◆ **DATASET EXCERPT**:
***

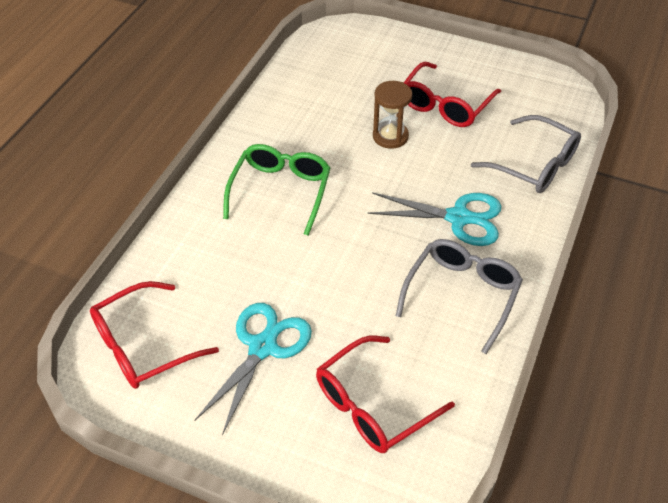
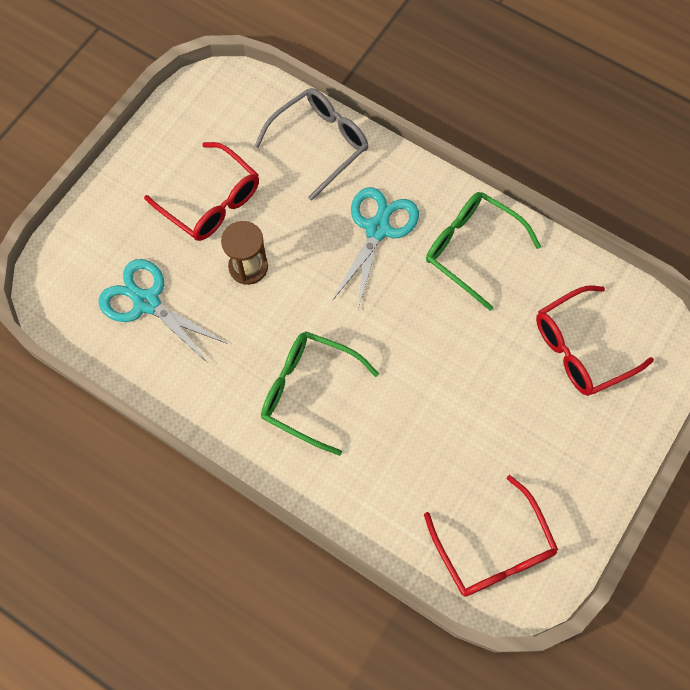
camera: 80 degrees left, 20 degrees up
(263, 347) = (508, 434): turquoise scissors -> turquoise scissors (146, 302)
(373, 405) = (580, 348): red glasses -> red glasses turned 90 degrees clockwise
(462, 294) = (471, 249): grey glasses -> green glasses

***

◆ **WORK TASK**:
Reproduce the full listing above verbatim, with no pictures included.

◆ **ANSWER SECTION**:
camera: 80 degrees left, 20 degrees up
(263, 347) = (508, 434): turquoise scissors -> turquoise scissors (146, 302)
(373, 405) = (580, 348): red glasses -> red glasses turned 90 degrees clockwise
(462, 294) = (471, 249): grey glasses -> green glasses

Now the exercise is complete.